*** AVAILABLE DATA ***
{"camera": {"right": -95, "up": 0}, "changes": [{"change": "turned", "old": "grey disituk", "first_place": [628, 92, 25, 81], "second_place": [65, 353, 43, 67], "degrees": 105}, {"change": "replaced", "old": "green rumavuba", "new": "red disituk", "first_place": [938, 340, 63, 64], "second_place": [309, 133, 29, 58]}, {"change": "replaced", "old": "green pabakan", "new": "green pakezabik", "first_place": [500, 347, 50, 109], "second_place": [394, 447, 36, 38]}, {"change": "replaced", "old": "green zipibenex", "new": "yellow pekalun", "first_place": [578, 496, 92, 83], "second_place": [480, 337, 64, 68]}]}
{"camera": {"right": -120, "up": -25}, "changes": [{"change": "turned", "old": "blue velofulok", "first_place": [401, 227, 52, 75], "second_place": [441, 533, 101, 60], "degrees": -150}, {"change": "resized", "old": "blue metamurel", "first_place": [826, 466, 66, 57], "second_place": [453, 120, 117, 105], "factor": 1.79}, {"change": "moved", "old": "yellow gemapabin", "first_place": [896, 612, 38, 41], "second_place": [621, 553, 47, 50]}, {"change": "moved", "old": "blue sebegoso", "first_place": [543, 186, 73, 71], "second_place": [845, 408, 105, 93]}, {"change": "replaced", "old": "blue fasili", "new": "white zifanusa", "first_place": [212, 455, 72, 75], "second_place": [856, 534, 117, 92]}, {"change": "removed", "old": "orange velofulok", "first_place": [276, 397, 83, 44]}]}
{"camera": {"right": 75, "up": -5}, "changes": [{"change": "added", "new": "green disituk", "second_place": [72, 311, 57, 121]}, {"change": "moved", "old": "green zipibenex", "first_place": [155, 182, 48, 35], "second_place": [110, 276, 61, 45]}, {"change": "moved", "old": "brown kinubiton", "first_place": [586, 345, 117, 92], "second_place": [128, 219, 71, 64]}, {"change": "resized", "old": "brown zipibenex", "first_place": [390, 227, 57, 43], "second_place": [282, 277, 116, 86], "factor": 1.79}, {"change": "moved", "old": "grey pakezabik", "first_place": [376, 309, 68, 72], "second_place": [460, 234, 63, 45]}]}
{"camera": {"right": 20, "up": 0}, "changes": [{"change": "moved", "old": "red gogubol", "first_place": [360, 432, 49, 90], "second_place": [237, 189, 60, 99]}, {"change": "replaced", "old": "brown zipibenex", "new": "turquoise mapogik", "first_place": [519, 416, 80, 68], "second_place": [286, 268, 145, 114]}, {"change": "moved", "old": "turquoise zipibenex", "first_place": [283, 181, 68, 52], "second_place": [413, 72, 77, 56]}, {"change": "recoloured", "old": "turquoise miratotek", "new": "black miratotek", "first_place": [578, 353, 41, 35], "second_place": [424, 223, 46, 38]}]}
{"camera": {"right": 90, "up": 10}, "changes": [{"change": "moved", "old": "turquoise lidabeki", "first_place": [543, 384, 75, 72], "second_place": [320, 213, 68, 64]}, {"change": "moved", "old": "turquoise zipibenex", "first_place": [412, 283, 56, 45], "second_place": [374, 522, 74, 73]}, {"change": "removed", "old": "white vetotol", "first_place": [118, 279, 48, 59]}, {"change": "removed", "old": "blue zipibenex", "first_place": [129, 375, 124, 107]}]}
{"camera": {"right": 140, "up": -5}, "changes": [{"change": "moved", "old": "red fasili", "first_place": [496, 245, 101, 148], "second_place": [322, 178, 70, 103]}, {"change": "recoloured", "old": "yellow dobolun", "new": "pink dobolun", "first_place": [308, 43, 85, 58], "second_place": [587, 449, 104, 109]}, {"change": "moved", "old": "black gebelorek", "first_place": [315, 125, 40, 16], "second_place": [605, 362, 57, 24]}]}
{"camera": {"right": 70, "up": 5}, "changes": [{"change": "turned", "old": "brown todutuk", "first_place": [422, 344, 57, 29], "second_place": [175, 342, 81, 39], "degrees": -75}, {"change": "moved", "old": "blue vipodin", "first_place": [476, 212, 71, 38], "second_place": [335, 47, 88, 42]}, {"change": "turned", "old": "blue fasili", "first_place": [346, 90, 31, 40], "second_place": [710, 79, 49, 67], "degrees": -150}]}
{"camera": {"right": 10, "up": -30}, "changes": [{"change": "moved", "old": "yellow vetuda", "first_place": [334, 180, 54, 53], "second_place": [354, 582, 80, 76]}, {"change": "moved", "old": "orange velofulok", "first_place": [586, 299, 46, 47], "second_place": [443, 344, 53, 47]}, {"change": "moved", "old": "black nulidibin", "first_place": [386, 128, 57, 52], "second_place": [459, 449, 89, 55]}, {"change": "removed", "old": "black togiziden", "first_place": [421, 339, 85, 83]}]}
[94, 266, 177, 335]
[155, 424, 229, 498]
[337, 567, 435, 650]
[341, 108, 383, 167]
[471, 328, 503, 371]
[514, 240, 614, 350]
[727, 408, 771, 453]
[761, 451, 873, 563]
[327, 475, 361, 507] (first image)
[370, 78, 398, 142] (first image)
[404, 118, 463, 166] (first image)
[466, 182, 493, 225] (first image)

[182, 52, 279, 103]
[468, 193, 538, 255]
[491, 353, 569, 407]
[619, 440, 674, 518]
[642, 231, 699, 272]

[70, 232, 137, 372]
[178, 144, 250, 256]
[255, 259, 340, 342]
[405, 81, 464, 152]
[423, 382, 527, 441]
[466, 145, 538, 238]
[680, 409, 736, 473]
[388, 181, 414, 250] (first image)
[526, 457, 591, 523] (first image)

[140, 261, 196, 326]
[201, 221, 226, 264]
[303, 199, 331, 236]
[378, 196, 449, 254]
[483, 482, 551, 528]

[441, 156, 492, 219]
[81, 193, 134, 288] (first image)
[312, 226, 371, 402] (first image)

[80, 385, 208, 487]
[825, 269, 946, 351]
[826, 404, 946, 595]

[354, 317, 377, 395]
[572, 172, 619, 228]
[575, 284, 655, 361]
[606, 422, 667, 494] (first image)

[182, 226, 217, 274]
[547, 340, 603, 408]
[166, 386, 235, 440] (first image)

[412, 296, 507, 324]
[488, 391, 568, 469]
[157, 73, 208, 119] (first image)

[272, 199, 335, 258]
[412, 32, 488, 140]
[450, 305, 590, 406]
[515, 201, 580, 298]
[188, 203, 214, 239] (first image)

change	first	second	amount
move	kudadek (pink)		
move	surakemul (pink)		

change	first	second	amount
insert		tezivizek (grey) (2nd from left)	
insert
***
DIRECTIONS
Copy every line of the records above exactly.

SOLUTION
{"camera": {"right": -95, "up": 0}, "changes": [{"change": "turned", "old": "grey disituk", "first_place": [628, 92, 25, 81], "second_place": [65, 353, 43, 67], "degrees": 105}, {"change": "replaced", "old": "green rumavuba", "new": "red disituk", "first_place": [938, 340, 63, 64], "second_place": [309, 133, 29, 58]}, {"change": "replaced", "old": "green pabakan", "new": "green pakezabik", "first_place": [500, 347, 50, 109], "second_place": [394, 447, 36, 38]}, {"change": "replaced", "old": "green zipibenex", "new": "yellow pekalun", "first_place": [578, 496, 92, 83], "second_place": [480, 337, 64, 68]}]}
{"camera": {"right": -120, "up": -25}, "changes": [{"change": "turned", "old": "blue velofulok", "first_place": [401, 227, 52, 75], "second_place": [441, 533, 101, 60], "degrees": -150}, {"change": "resized", "old": "blue metamurel", "first_place": [826, 466, 66, 57], "second_place": [453, 120, 117, 105], "factor": 1.79}, {"change": "moved", "old": "yellow gemapabin", "first_place": [896, 612, 38, 41], "second_place": [621, 553, 47, 50]}, {"change": "moved", "old": "blue sebegoso", "first_place": [543, 186, 73, 71], "second_place": [845, 408, 105, 93]}, {"change": "replaced", "old": "blue fasili", "new": "white zifanusa", "first_place": [212, 455, 72, 75], "second_place": [856, 534, 117, 92]}, {"change": "removed", "old": "orange velofulok", "first_place": [276, 397, 83, 44]}]}
{"camera": {"right": 75, "up": -5}, "changes": [{"change": "added", "new": "green disituk", "second_place": [72, 311, 57, 121]}, {"change": "moved", "old": "green zipibenex", "first_place": [155, 182, 48, 35], "second_place": [110, 276, 61, 45]}, {"change": "moved", "old": "brown kinubiton", "first_place": [586, 345, 117, 92], "second_place": [128, 219, 71, 64]}, {"change": "resized", "old": "brown zipibenex", "first_place": [390, 227, 57, 43], "second_place": [282, 277, 116, 86], "factor": 1.79}, {"change": "moved", "old": "grey pakezabik", "first_place": [376, 309, 68, 72], "second_place": [460, 234, 63, 45]}]}
{"camera": {"right": 20, "up": 0}, "changes": [{"change": "moved", "old": "red gogubol", "first_place": [360, 432, 49, 90], "second_place": [237, 189, 60, 99]}, {"change": "replaced", "old": "brown zipibenex", "new": "turquoise mapogik", "first_place": [519, 416, 80, 68], "second_place": [286, 268, 145, 114]}, {"change": "moved", "old": "turquoise zipibenex", "first_place": [283, 181, 68, 52], "second_place": [413, 72, 77, 56]}, {"change": "recoloured", "old": "turquoise miratotek", "new": "black miratotek", "first_place": [578, 353, 41, 35], "second_place": [424, 223, 46, 38]}]}
{"camera": {"right": 90, "up": 10}, "changes": [{"change": "moved", "old": "turquoise lidabeki", "first_place": [543, 384, 75, 72], "second_place": [320, 213, 68, 64]}, {"change": "moved", "old": "turquoise zipibenex", "first_place": [412, 283, 56, 45], "second_place": [374, 522, 74, 73]}, {"change": "removed", "old": "white vetotol", "first_place": [118, 279, 48, 59]}, {"change": "removed", "old": "blue zipibenex", "first_place": [129, 375, 124, 107]}]}
{"camera": {"right": 140, "up": -5}, "changes": [{"change": "moved", "old": "red fasili", "first_place": [496, 245, 101, 148], "second_place": [322, 178, 70, 103]}, {"change": "recoloured", "old": "yellow dobolun", "new": "pink dobolun", "first_place": [308, 43, 85, 58], "second_place": [587, 449, 104, 109]}, {"change": "moved", "old": "black gebelorek", "first_place": [315, 125, 40, 16], "second_place": [605, 362, 57, 24]}]}
{"camera": {"right": 70, "up": 5}, "changes": [{"change": "turned", "old": "brown todutuk", "first_place": [422, 344, 57, 29], "second_place": [175, 342, 81, 39], "degrees": -75}, {"change": "moved", "old": "blue vipodin", "first_place": [476, 212, 71, 38], "second_place": [335, 47, 88, 42]}, {"change": "turned", "old": "blue fasili", "first_place": [346, 90, 31, 40], "second_place": [710, 79, 49, 67], "degrees": -150}]}
{"camera": {"right": 10, "up": -30}, "changes": [{"change": "moved", "old": "yellow vetuda", "first_place": [334, 180, 54, 53], "second_place": [354, 582, 80, 76]}, {"change": "moved", "old": "orange velofulok", "first_place": [586, 299, 46, 47], "second_place": [443, 344, 53, 47]}, {"change": "moved", "old": "black nulidibin", "first_place": [386, 128, 57, 52], "second_place": [459, 449, 89, 55]}, {"change": "removed", "old": "black togiziden", "first_place": [421, 339, 85, 83]}]}
[94, 266, 177, 335]
[155, 424, 229, 498]
[337, 567, 435, 650]
[341, 108, 383, 167]
[471, 328, 503, 371]
[514, 240, 614, 350]
[727, 408, 771, 453]
[761, 451, 873, 563]
[327, 475, 361, 507] (first image)
[370, 78, 398, 142] (first image)
[404, 118, 463, 166] (first image)
[466, 182, 493, 225] (first image)

[182, 52, 279, 103]
[468, 193, 538, 255]
[491, 353, 569, 407]
[619, 440, 674, 518]
[642, 231, 699, 272]

[70, 232, 137, 372]
[178, 144, 250, 256]
[255, 259, 340, 342]
[405, 81, 464, 152]
[423, 382, 527, 441]
[466, 145, 538, 238]
[680, 409, 736, 473]
[388, 181, 414, 250] (first image)
[526, 457, 591, 523] (first image)

[140, 261, 196, 326]
[201, 221, 226, 264]
[303, 199, 331, 236]
[378, 196, 449, 254]
[483, 482, 551, 528]

[441, 156, 492, 219]
[81, 193, 134, 288] (first image)
[312, 226, 371, 402] (first image)

[80, 385, 208, 487]
[825, 269, 946, 351]
[826, 404, 946, 595]

[354, 317, 377, 395]
[572, 172, 619, 228]
[575, 284, 655, 361]
[606, 422, 667, 494] (first image)

[182, 226, 217, 274]
[547, 340, 603, 408]
[166, 386, 235, 440] (first image)

[412, 296, 507, 324]
[488, 391, 568, 469]
[157, 73, 208, 119] (first image)

[272, 199, 335, 258]
[412, 32, 488, 140]
[450, 305, 590, 406]
[515, 201, 580, 298]
[188, 203, 214, 239] (first image)

change	first	second	amount
move	kudadek (pink)		
move	surakemul (pink)		

change	first	second	amount
insert		tezivizek (grey) (2nd from left)	
insert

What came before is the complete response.